## [EXERCISE DETAILS]
Without the images, print every line of the material below exactly as given.

## [DATA SHOWN]
******

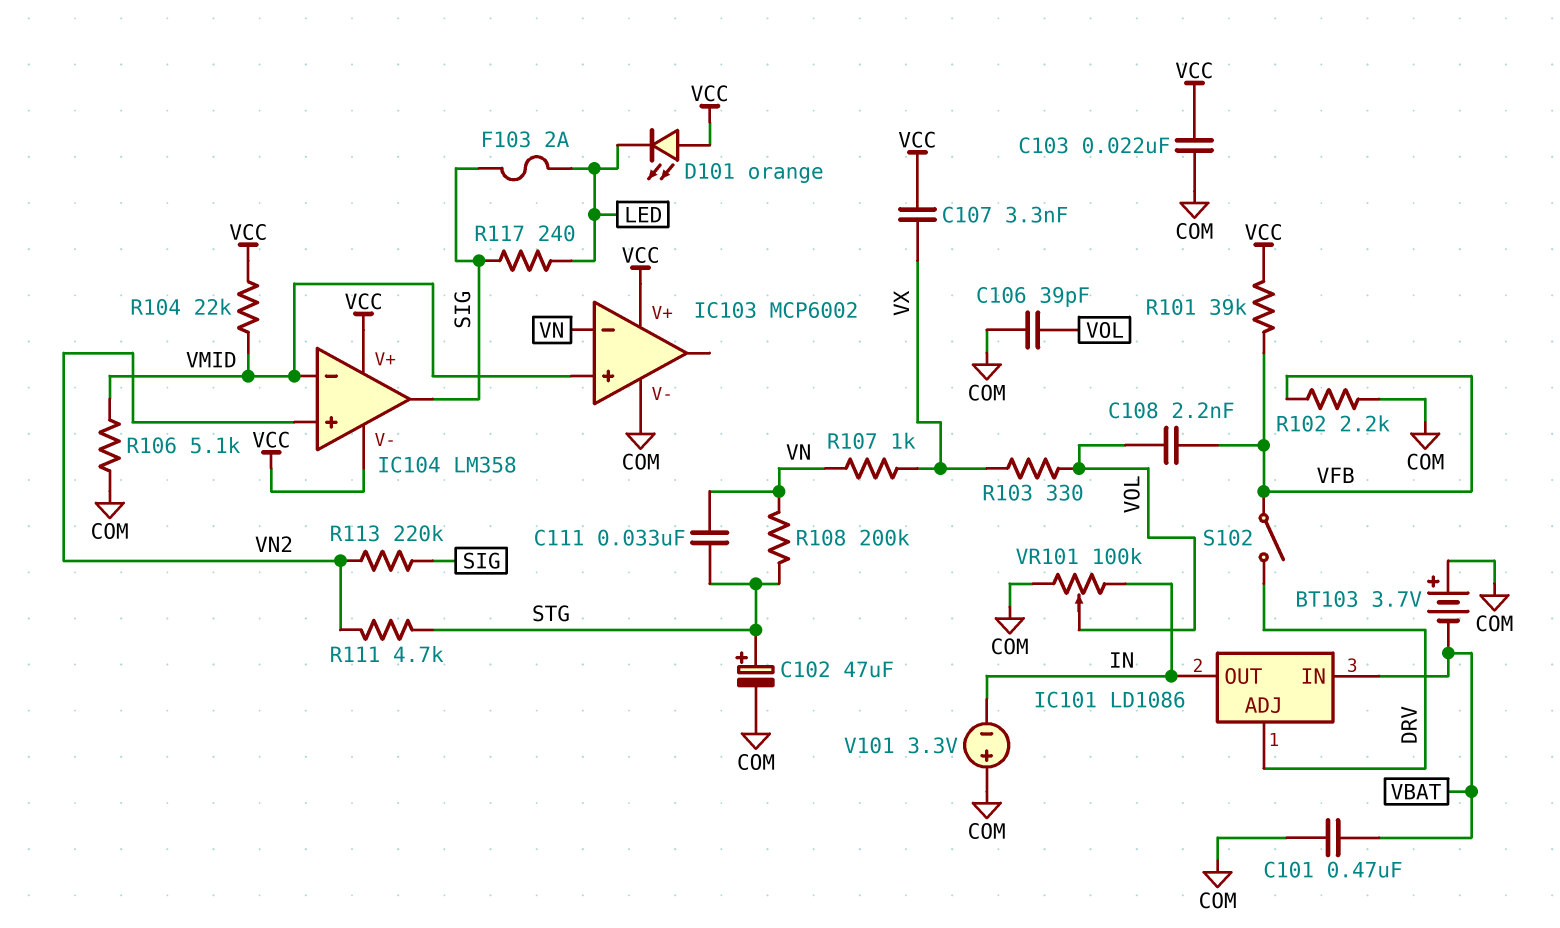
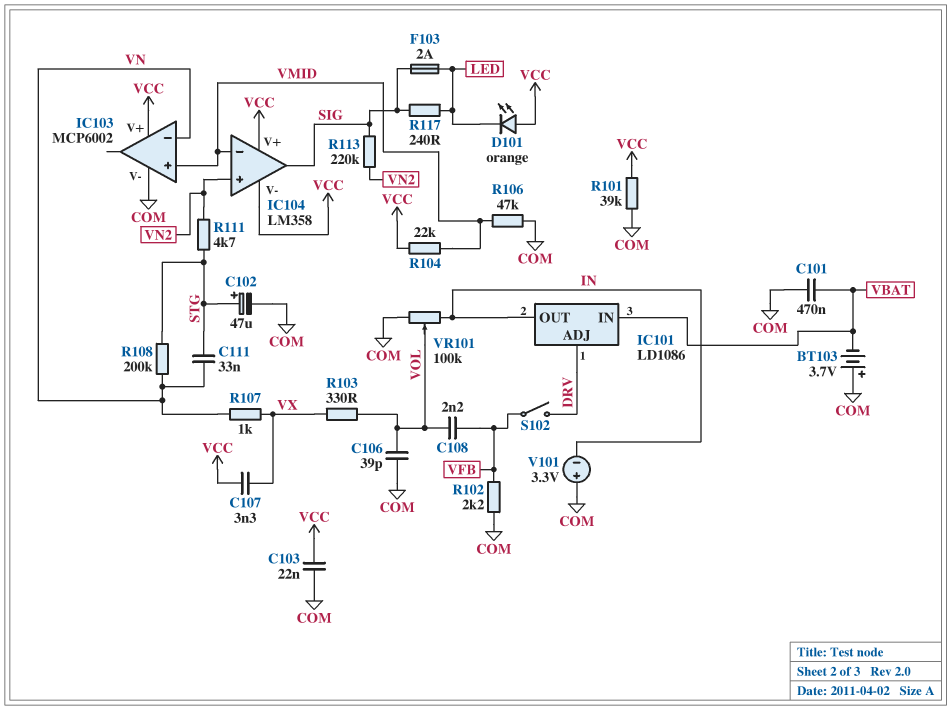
R101: 39k (VCC, VFB) -> 39k (COM, VCC)
R106: 5.1k (COM, VMID) -> 47k (COM, VMID)

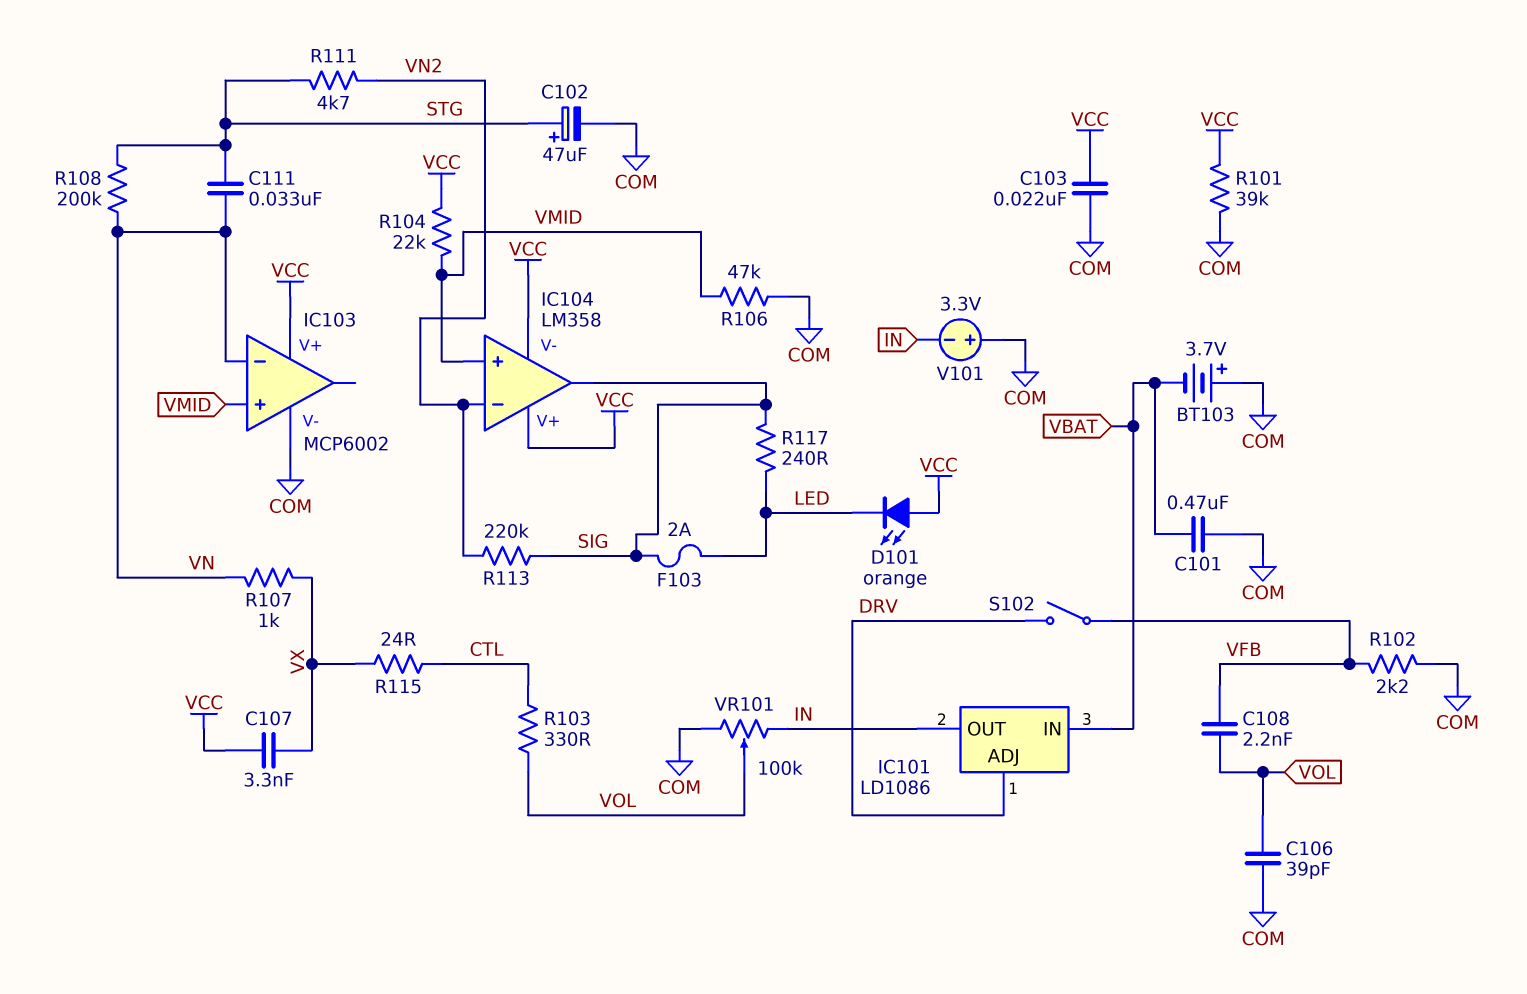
IC104 pin in+: VN2 -> VMID
IC104 pin in-: VMID -> VN2
R103: 330 (VOL, VX) -> 330 (CTL, VOL)
R115: none -> 24 (CTL, VX)

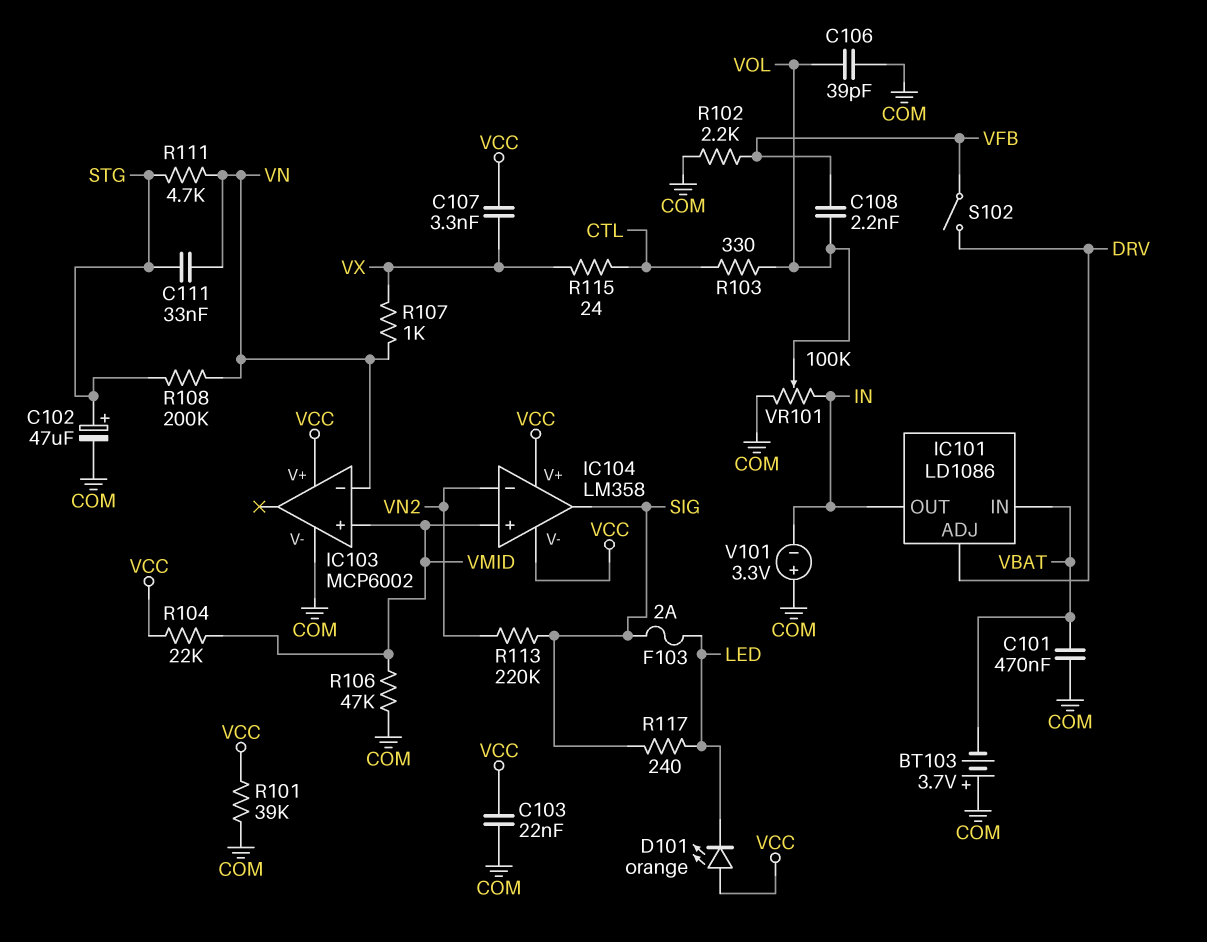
R111: 4.7k (STG, VN2) -> 4.7k (STG, VN)

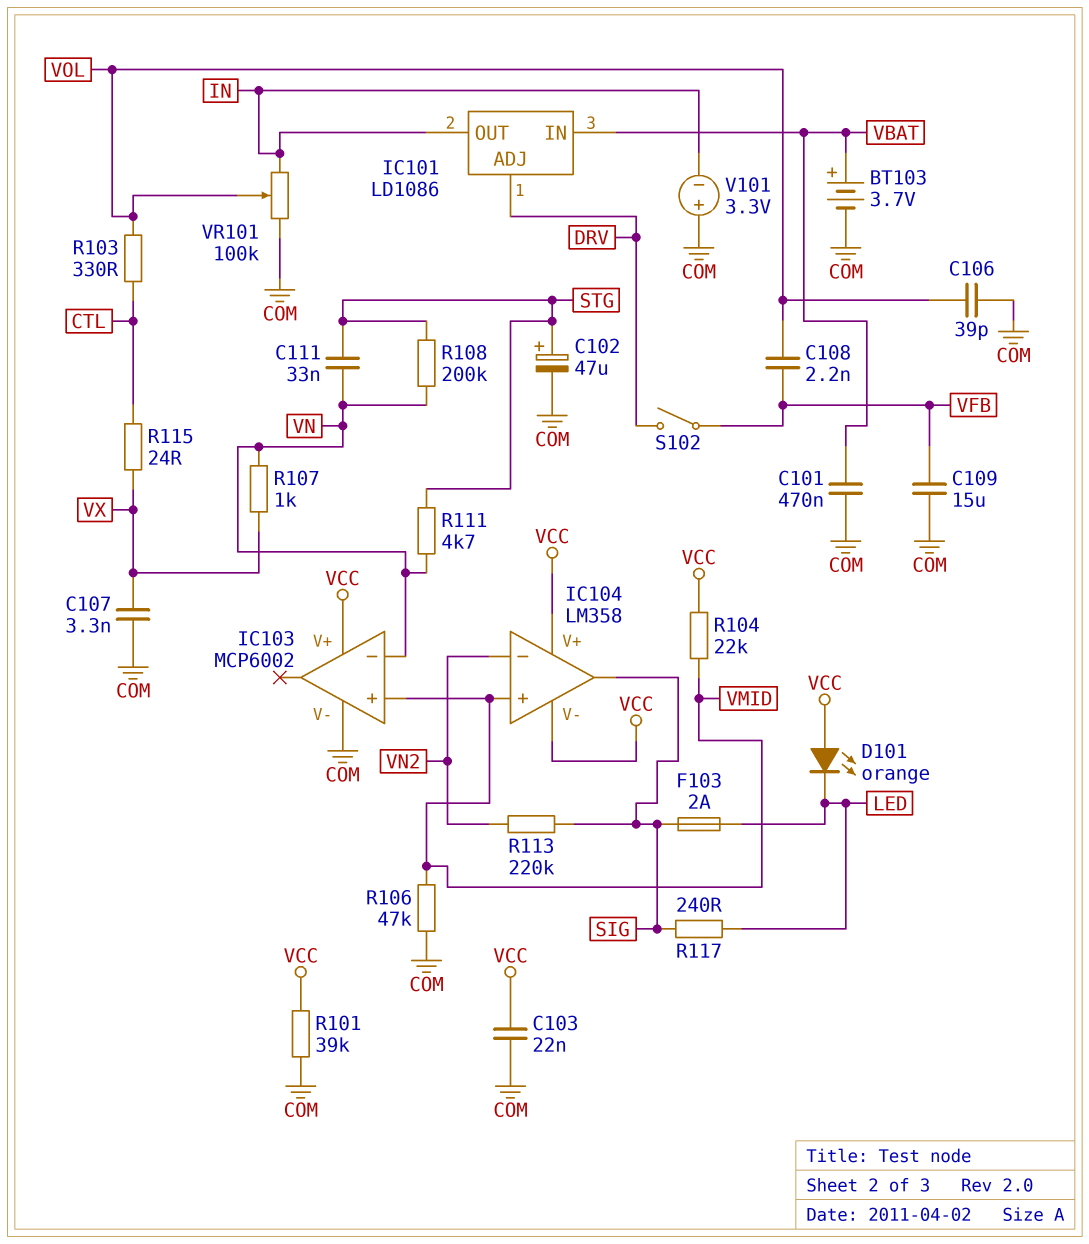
BT103: 3.7V (plus COM, minus VBAT) -> 3.7V (plus VBAT, minus COM)
C107: 3.3nF (VCC, VX) -> 3.3nF (COM, VX)
C109: none -> 15uF (COM, VFB)
R102: 2.2k (COM, VFB) -> none

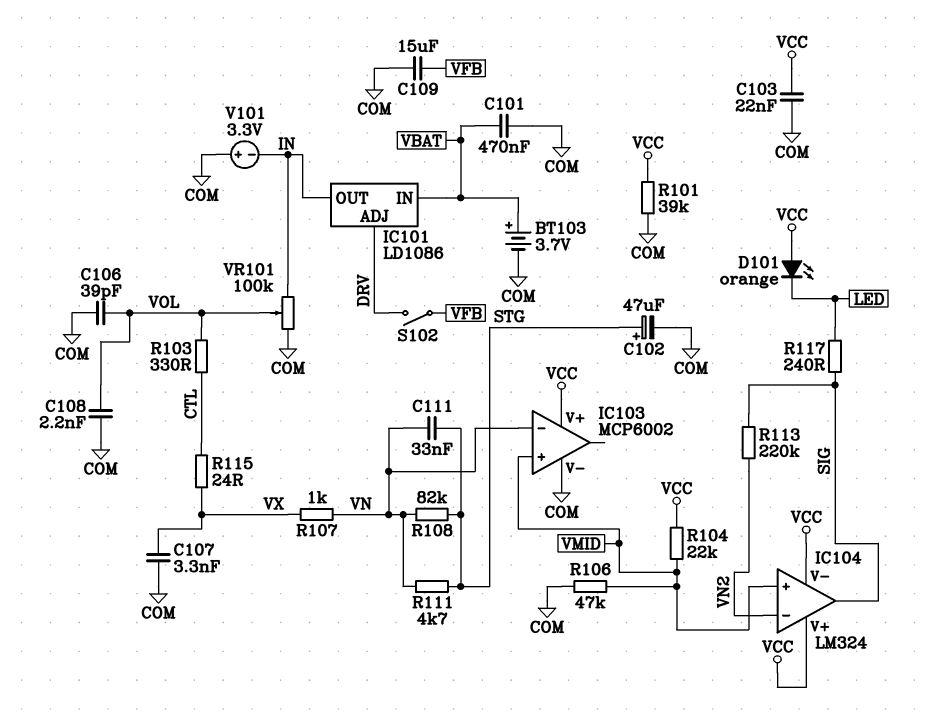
C108: 2.2nF (VFB, VOL) -> 2.2nF (COM, VOL)
F103: 2A (LED, SIG) -> none
IC104: LM358 -> LM324
R108: 200k (STG, VN) -> 82k (STG, VN)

******

## [SOLUTION FOR THIS TASK]
R101: 39k (VCC, VFB) -> 39k (COM, VCC)
R106: 5.1k (COM, VMID) -> 47k (COM, VMID)

IC104 pin in+: VN2 -> VMID
IC104 pin in-: VMID -> VN2
R103: 330 (VOL, VX) -> 330 (CTL, VOL)
R115: none -> 24 (CTL, VX)

R111: 4.7k (STG, VN2) -> 4.7k (STG, VN)

BT103: 3.7V (plus COM, minus VBAT) -> 3.7V (plus VBAT, minus COM)
C107: 3.3nF (VCC, VX) -> 3.3nF (COM, VX)
C109: none -> 15uF (COM, VFB)
R102: 2.2k (COM, VFB) -> none

C108: 2.2nF (VFB, VOL) -> 2.2nF (COM, VOL)
F103: 2A (LED, SIG) -> none
IC104: LM358 -> LM324
R108: 200k (STG, VN) -> 82k (STG, VN)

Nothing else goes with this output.